PROMPT: Your answer must match, word for word, the lines from the one holding "[363, 191, 411, 242]" through the final line below, with pictures excluded.

EXERCISE INPUTS:
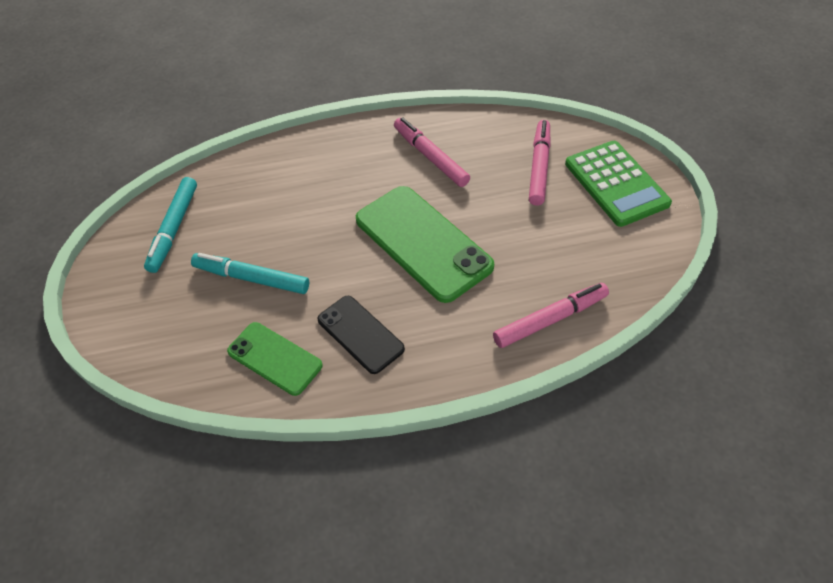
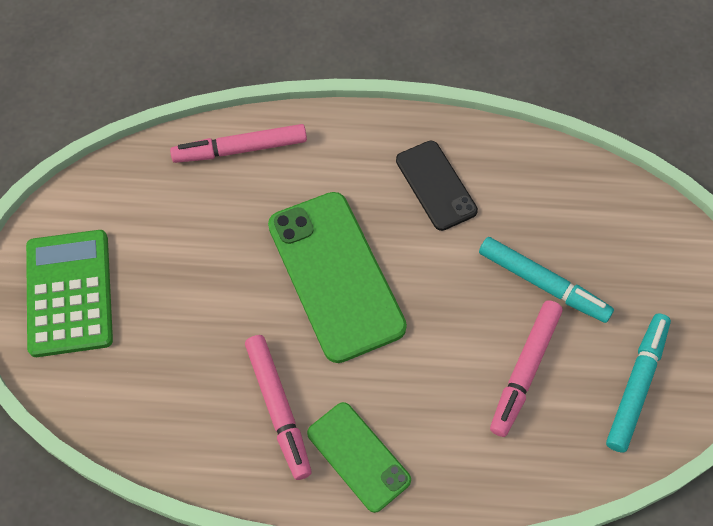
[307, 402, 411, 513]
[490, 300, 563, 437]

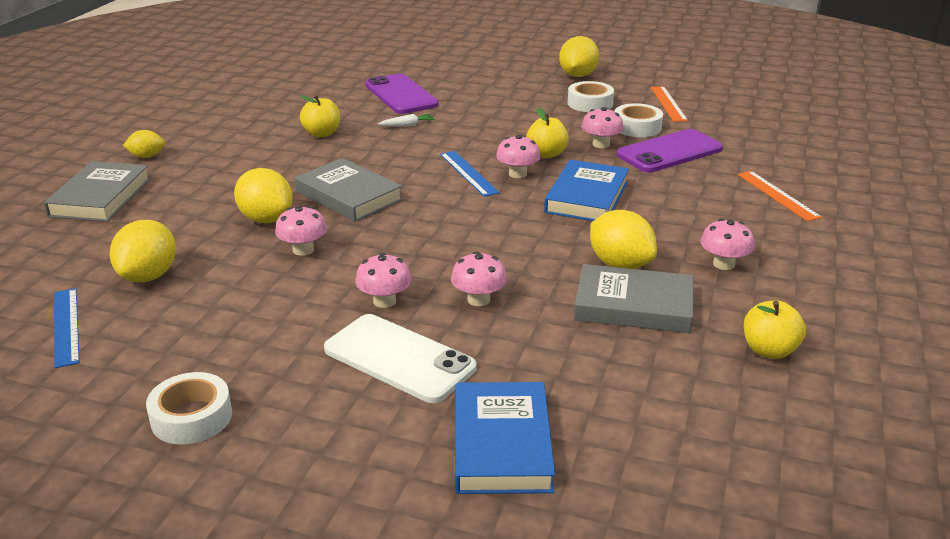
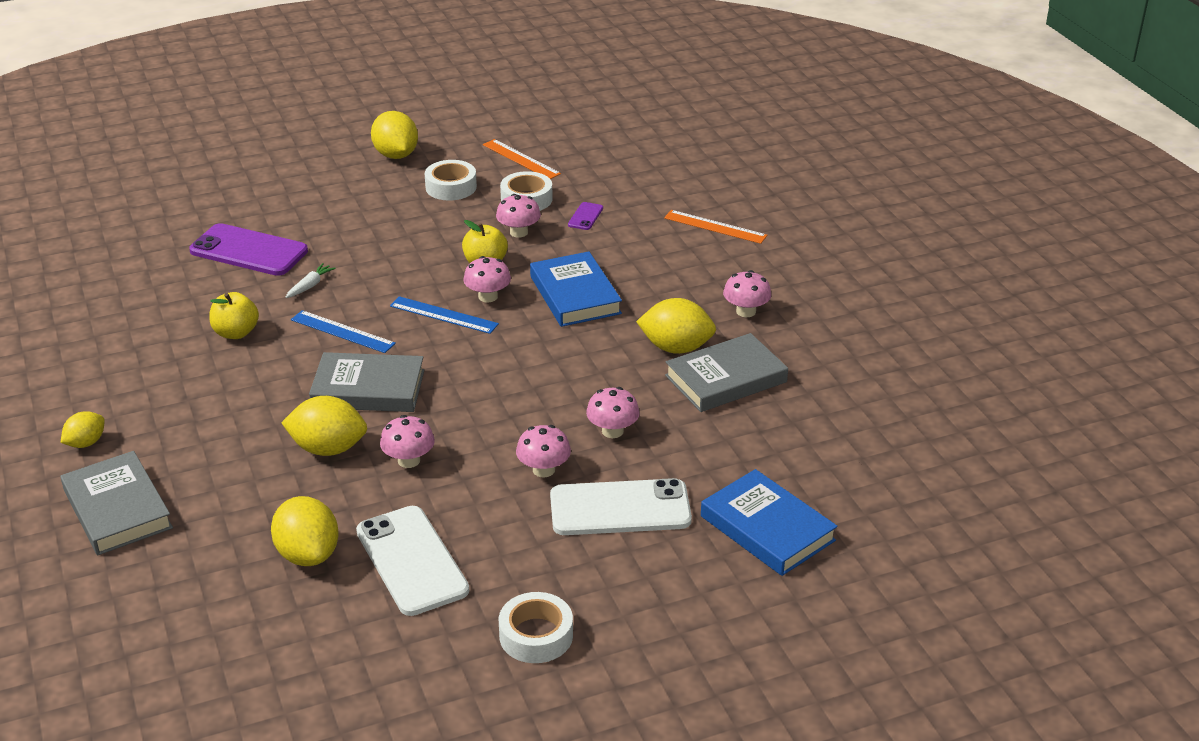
[744, 300, 806, 359] (first image)
[356, 506, 469, 616]
[291, 310, 396, 353]
[568, 202, 603, 230]

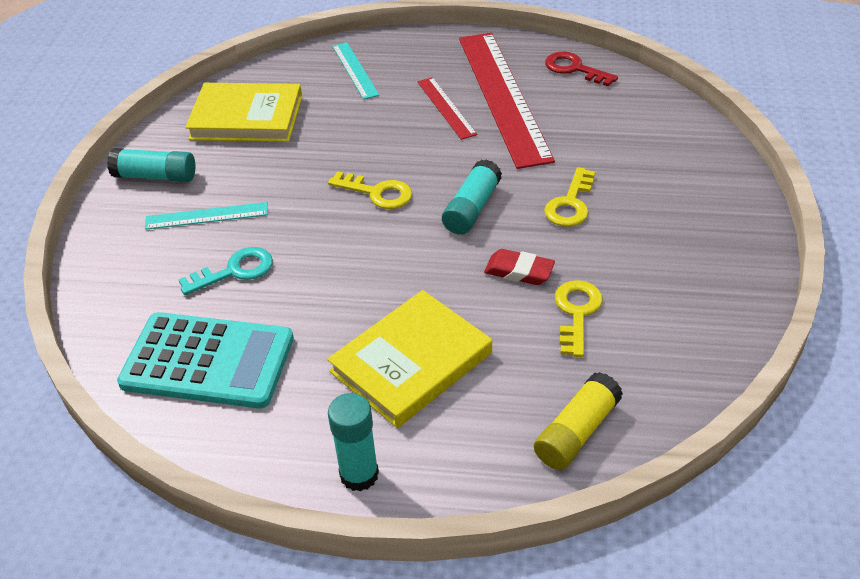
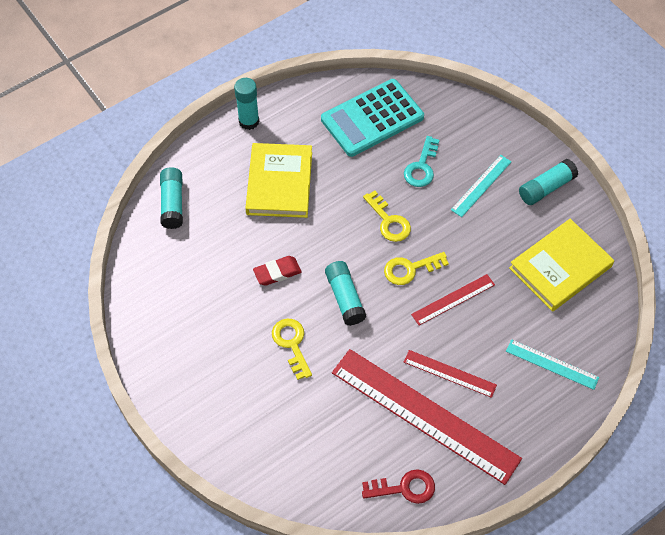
[411, 274, 495, 325]
[363, 191, 411, 242]
[160, 167, 183, 229]

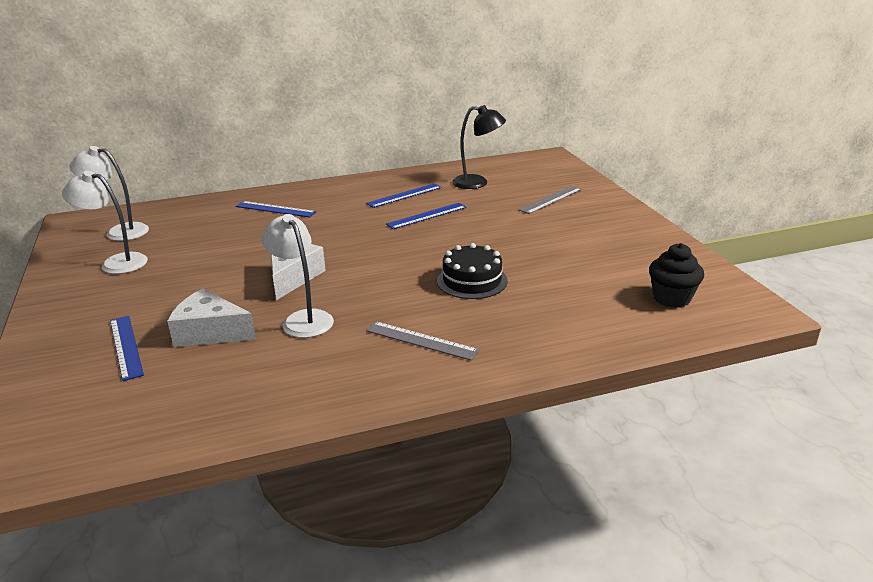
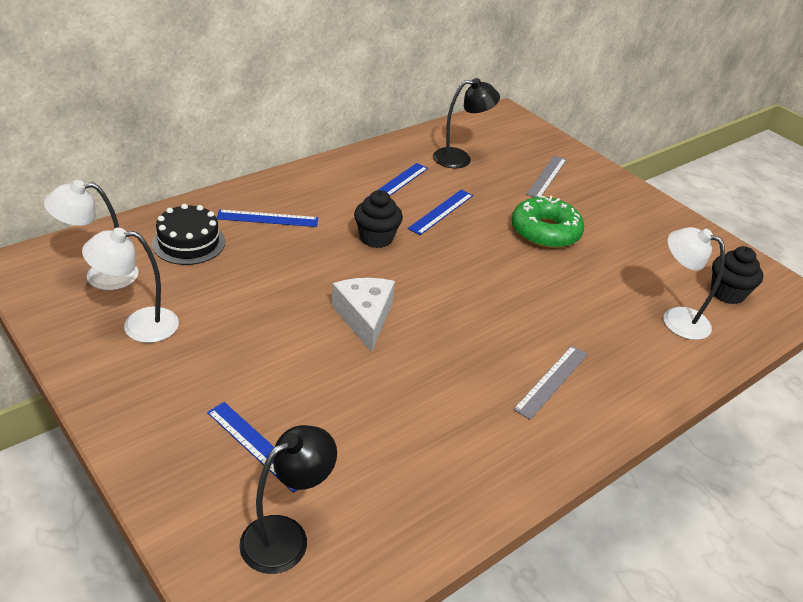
[167, 289, 256, 347] (first image)
[239, 425, 337, 574]
[354, 190, 403, 248]
[511, 195, 584, 249]
[663, 227, 725, 340]
[152, 204, 225, 265]
[513, 346, 588, 420]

RESPONSE TO THE TASK:
[363, 191, 411, 242]
[160, 167, 183, 229]

[167, 289, 256, 347] (first image)
[239, 425, 337, 574]
[354, 190, 403, 248]
[511, 195, 584, 249]
[663, 227, 725, 340]
[152, 204, 225, 265]
[513, 346, 588, 420]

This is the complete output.